# Data shown

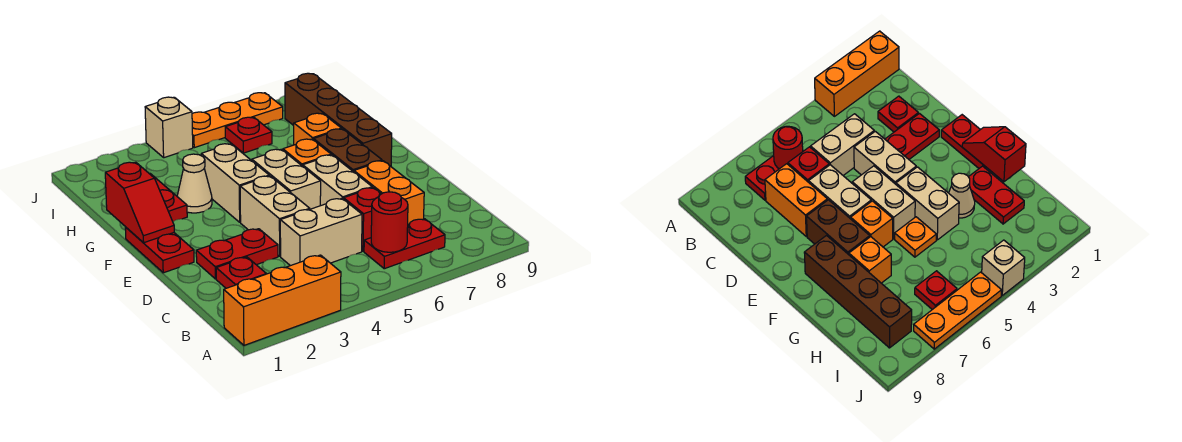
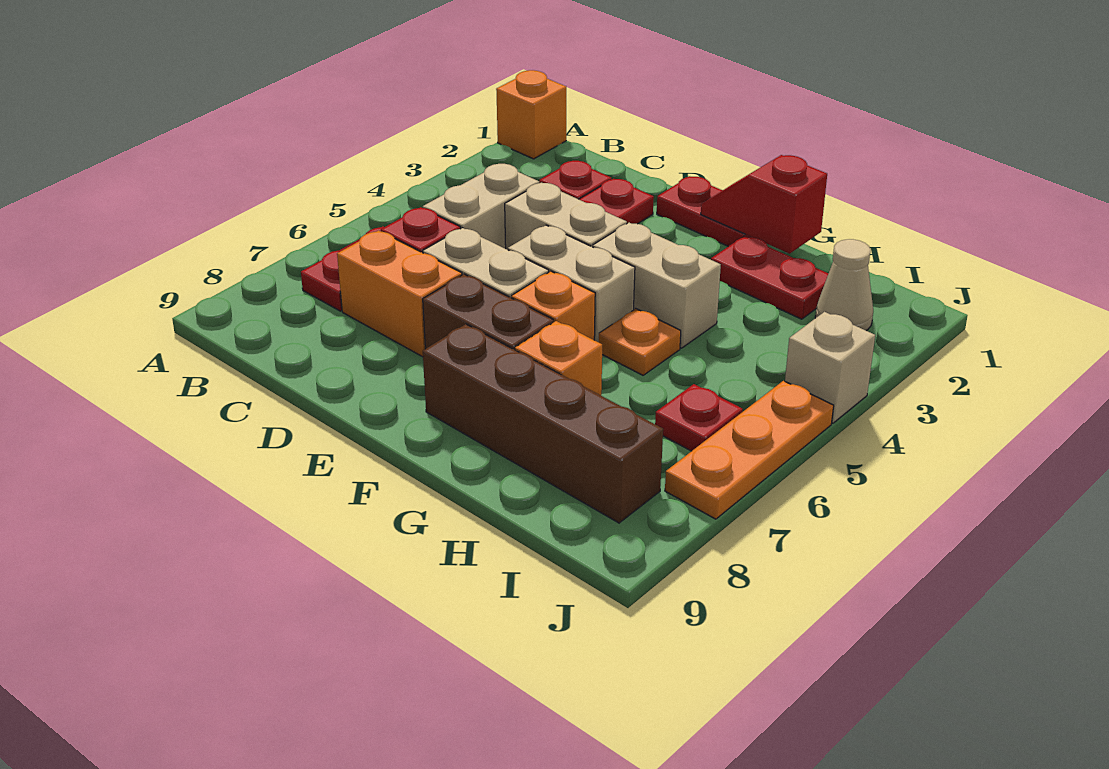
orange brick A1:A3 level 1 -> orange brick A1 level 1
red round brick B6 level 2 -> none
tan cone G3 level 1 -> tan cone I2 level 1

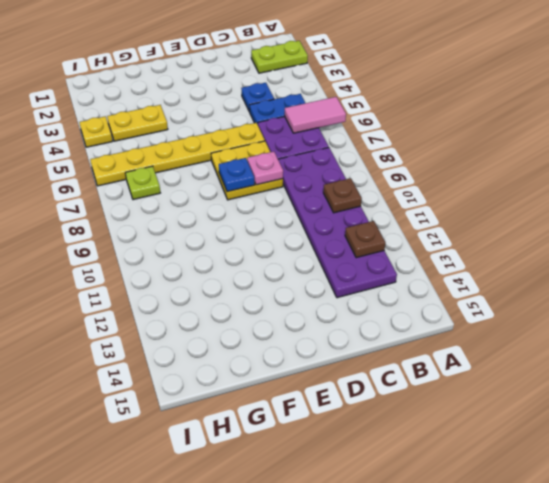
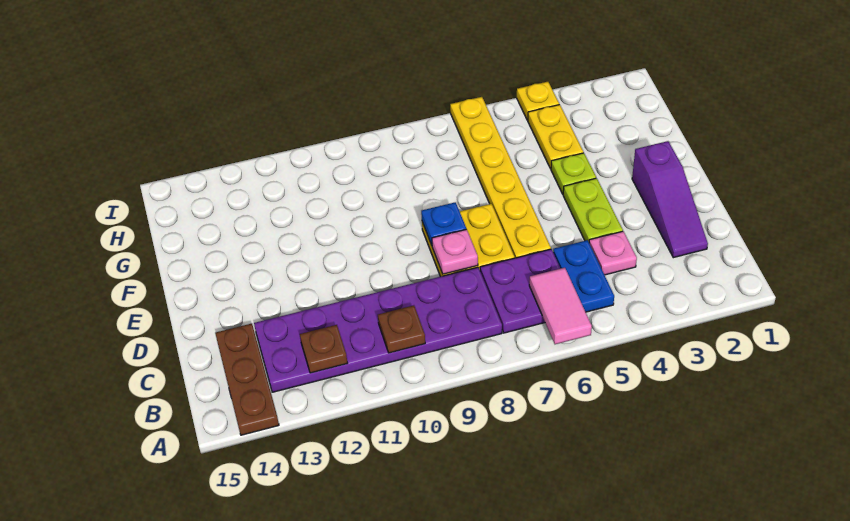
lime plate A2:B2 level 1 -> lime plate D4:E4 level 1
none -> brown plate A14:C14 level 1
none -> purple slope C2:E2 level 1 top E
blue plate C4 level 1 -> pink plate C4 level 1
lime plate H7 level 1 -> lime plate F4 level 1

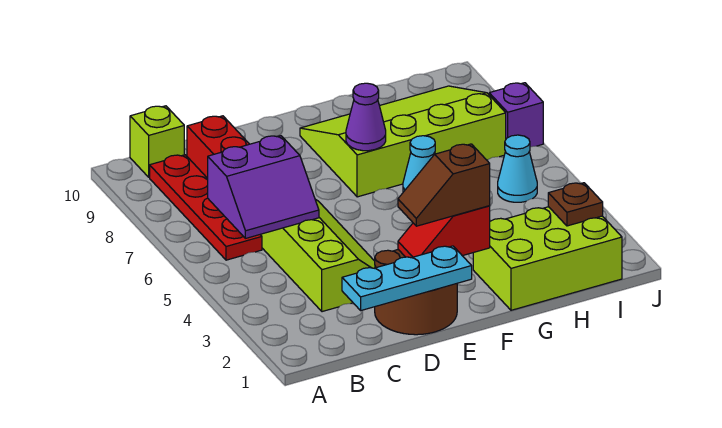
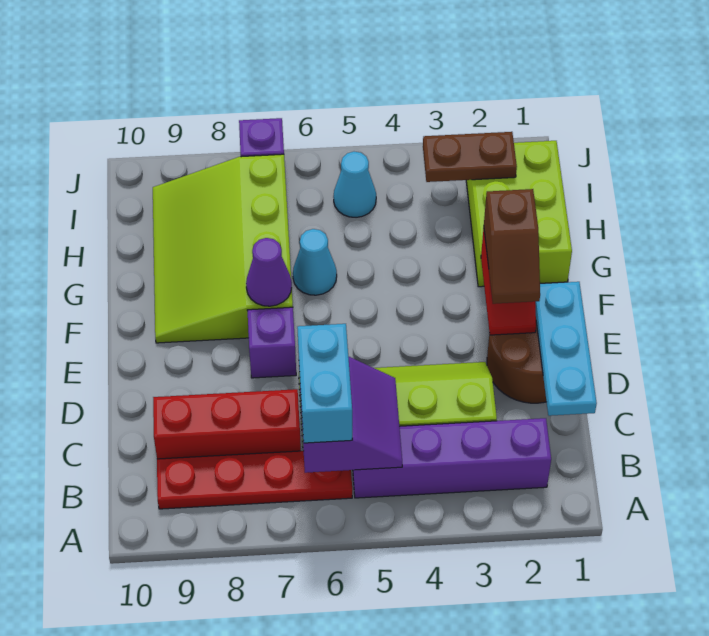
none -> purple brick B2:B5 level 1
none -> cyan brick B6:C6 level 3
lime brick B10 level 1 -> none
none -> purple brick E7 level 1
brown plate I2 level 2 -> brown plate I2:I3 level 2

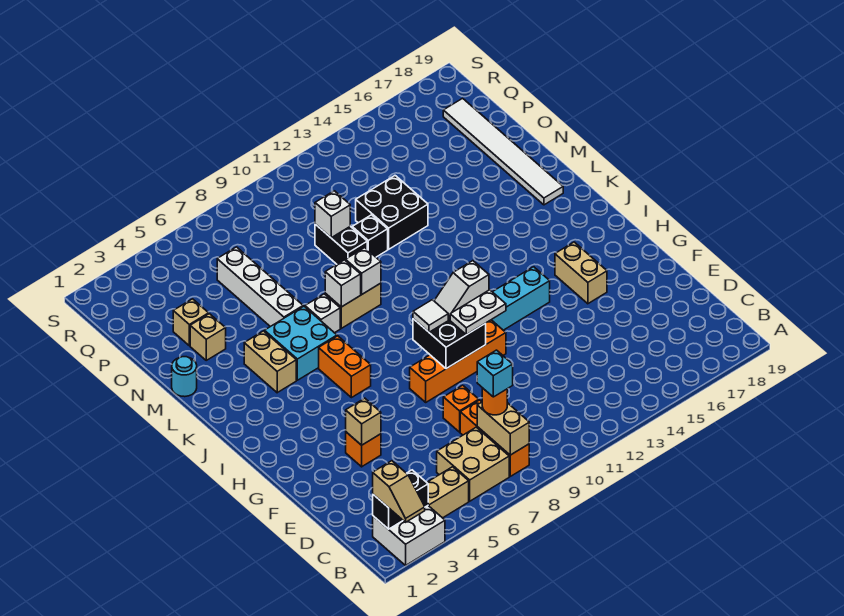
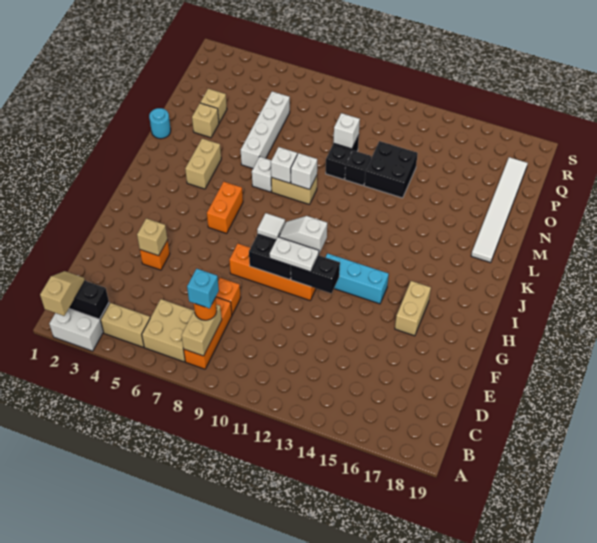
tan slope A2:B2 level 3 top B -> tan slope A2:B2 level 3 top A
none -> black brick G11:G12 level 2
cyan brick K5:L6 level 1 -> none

...

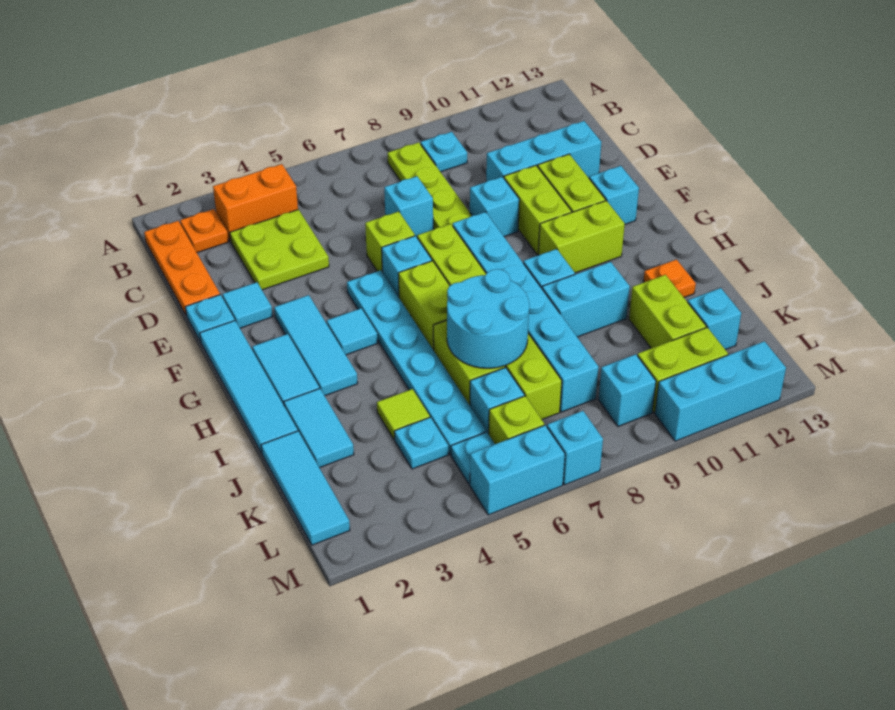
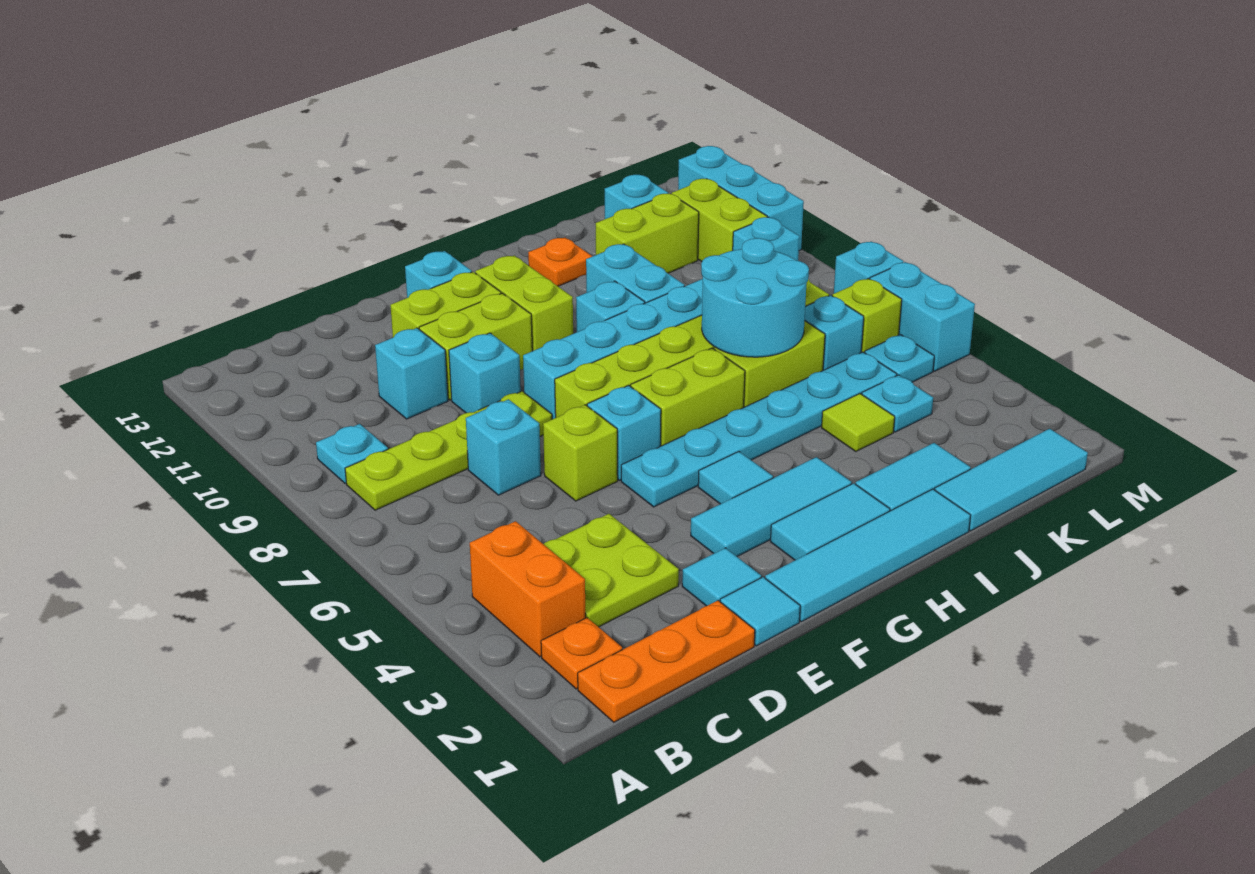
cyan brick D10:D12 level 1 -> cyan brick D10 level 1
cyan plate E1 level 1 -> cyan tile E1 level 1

==

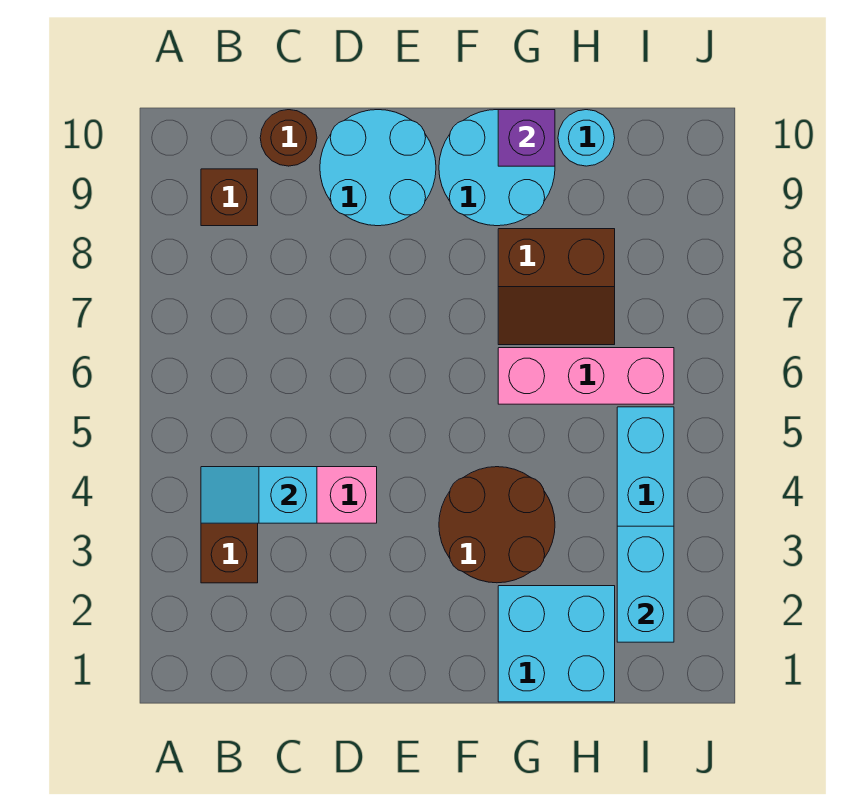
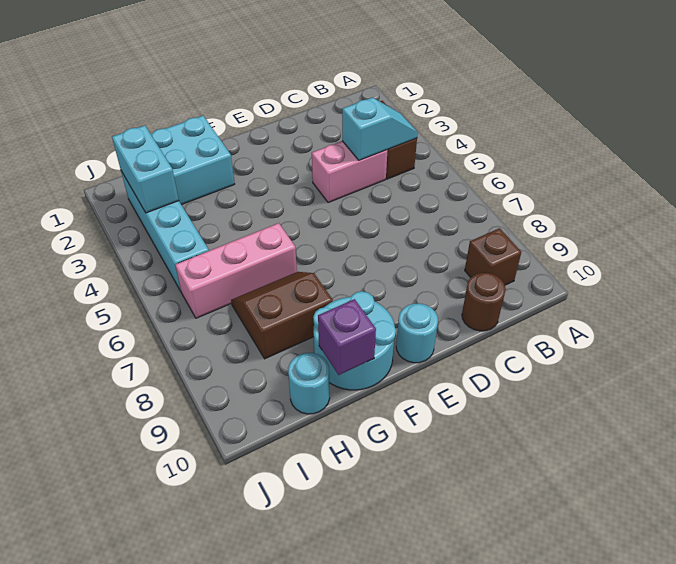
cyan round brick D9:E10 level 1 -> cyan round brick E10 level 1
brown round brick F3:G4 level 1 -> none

# Your instructions
Using the entries above, repeat exactly the lines from the one with "none -> purple slope C2:E2 level 1 top E" to the one with "cyan brick K5:L6 level 1 -> none", both included, and leave the pictures behind.

# Result for this task
none -> purple slope C2:E2 level 1 top E
blue plate C4 level 1 -> pink plate C4 level 1
lime plate H7 level 1 -> lime plate F4 level 1

none -> purple brick B2:B5 level 1
none -> cyan brick B6:C6 level 3
lime brick B10 level 1 -> none
none -> purple brick E7 level 1
brown plate I2 level 2 -> brown plate I2:I3 level 2

tan slope A2:B2 level 3 top B -> tan slope A2:B2 level 3 top A
none -> black brick G11:G12 level 2
cyan brick K5:L6 level 1 -> none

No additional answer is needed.